Nothing but the lines from the one containing "brown trophy: [205,250,255,319]" through the last line of the records belongs in the answer, copied exactly and with the pictures left out.

[Opening Data shown section]

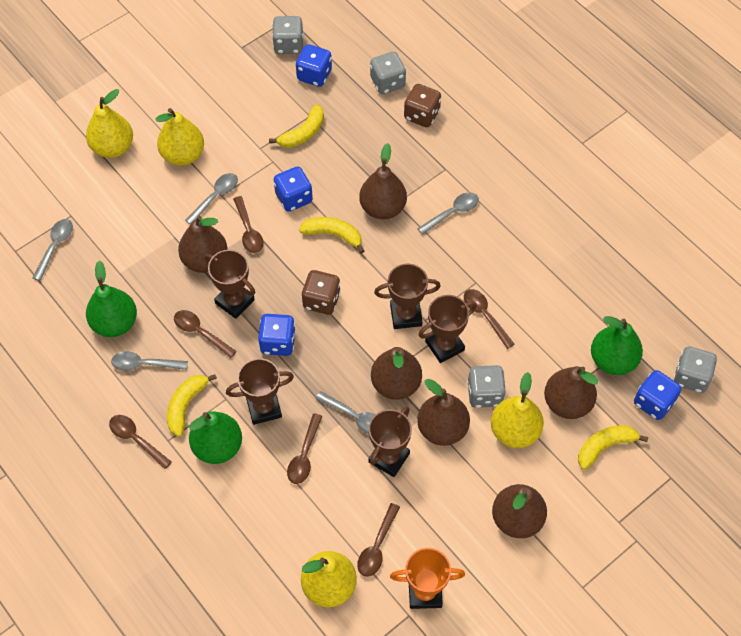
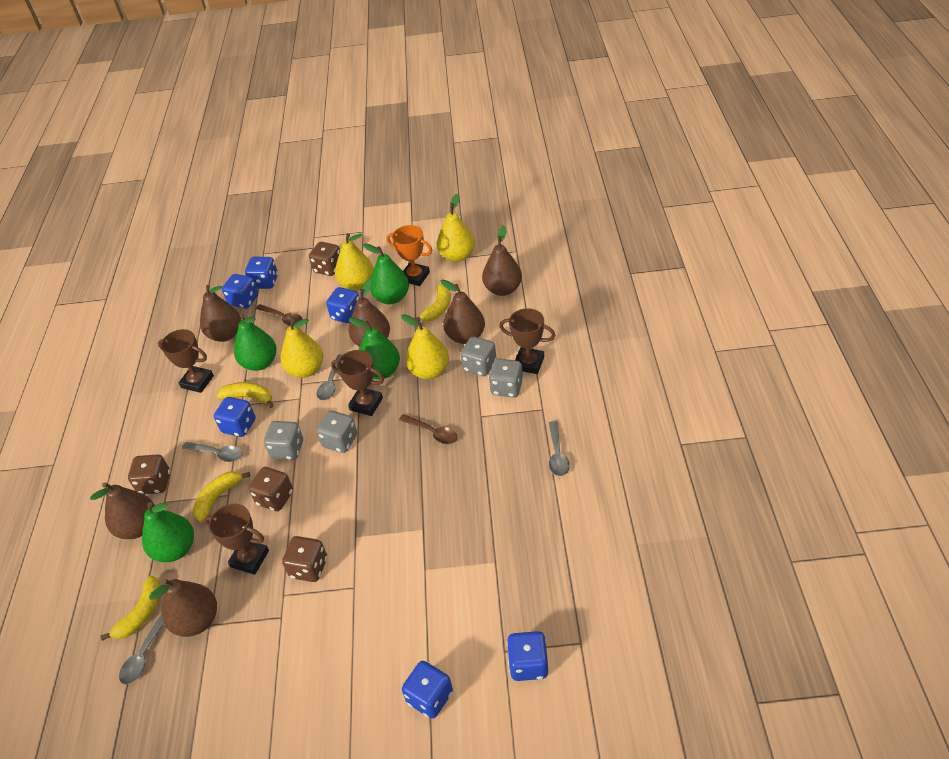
blue dice: [258,314,296,356] [274,166,313,212] [296,44,332,87] [634,370,681,420] = 4 -> [214,397,255,437] [222,274,258,309] [245,257,278,289] [326,287,360,324] [402,661,453,719] [507,631,549,681] = 6
brown dice: [302,270,341,315] [404,84,441,127] = 2 -> [128,454,170,494] [248,467,293,511] [282,536,327,582] [309,242,340,276] = 4
brown spoon: [109,415,172,469] [174,310,236,358] [233,196,263,253] [287,414,322,484] [357,503,400,577] [464,289,515,349] = 6 -> [255,304,303,326] [399,414,458,444] = 2
brown trophy: [205,250,255,319] [226,358,294,425] [369,406,412,477] [374,264,441,329] [418,295,477,363] = 5 -> [158,329,214,393] [204,504,269,575] [331,350,384,416] [499,308,556,374] = 4
green pear: [86,261,137,337] [189,412,242,464] [591,316,643,375] = 3 -> [142,502,194,562] [234,314,277,371] [349,317,400,380] [363,243,409,304] = 4
grey spoon: [32,219,73,281] [111,351,188,371] [185,173,238,224] [315,391,375,434] [417,192,479,235] = 5 -> [119,613,164,685] [182,442,242,462] [317,354,342,400] [549,421,570,476] = 4

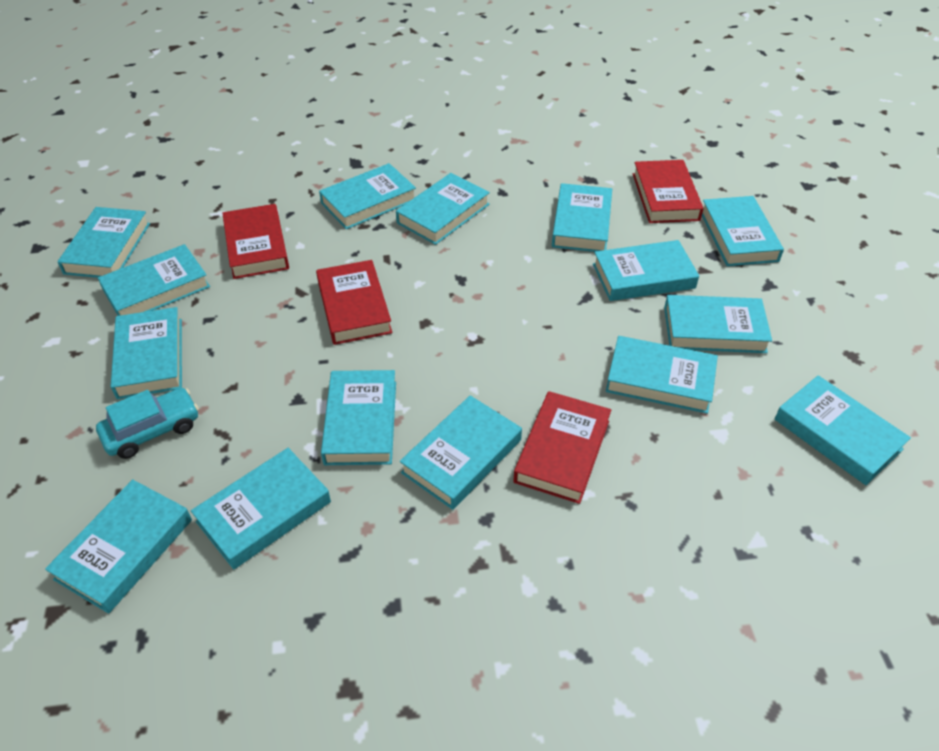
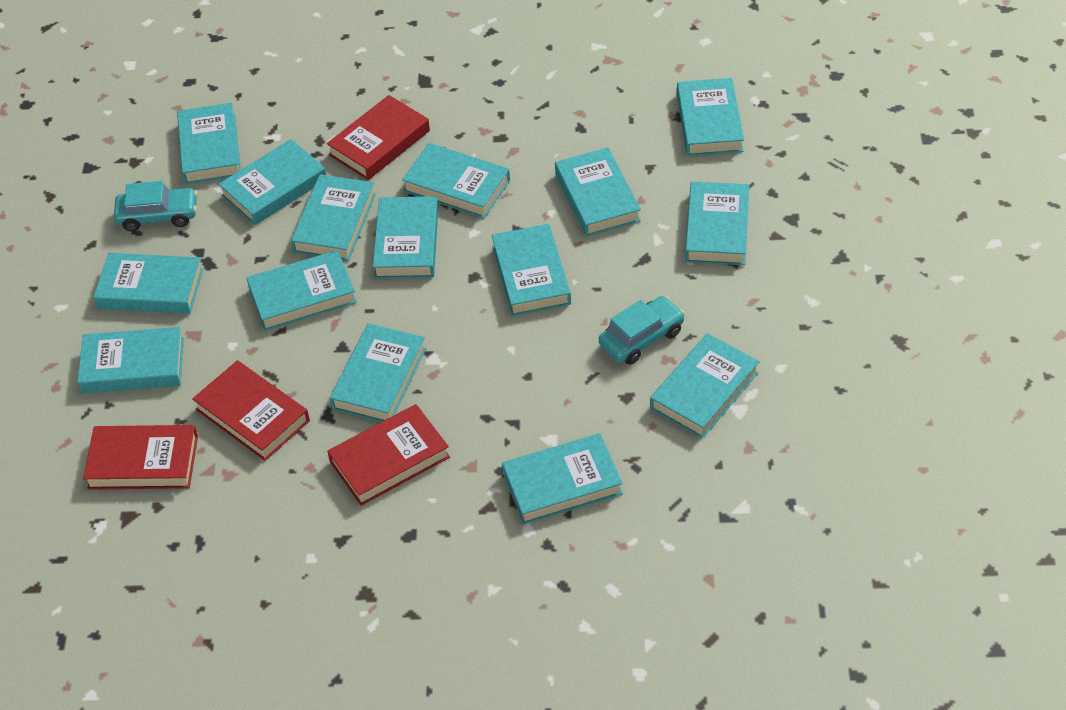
turquoise car: [96,388,199,459] = 1 -> [114,181,197,232] [599,296,685,365] = 2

[Closing Data shown section]

Output of the task -
brown trophy: [205,250,255,319] [226,358,294,425] [369,406,412,477] [374,264,441,329] [418,295,477,363] = 5 -> [158,329,214,393] [204,504,269,575] [331,350,384,416] [499,308,556,374] = 4
green pear: [86,261,137,337] [189,412,242,464] [591,316,643,375] = 3 -> [142,502,194,562] [234,314,277,371] [349,317,400,380] [363,243,409,304] = 4
grey spoon: [32,219,73,281] [111,351,188,371] [185,173,238,224] [315,391,375,434] [417,192,479,235] = 5 -> [119,613,164,685] [182,442,242,462] [317,354,342,400] [549,421,570,476] = 4

turquoise car: [96,388,199,459] = 1 -> [114,181,197,232] [599,296,685,365] = 2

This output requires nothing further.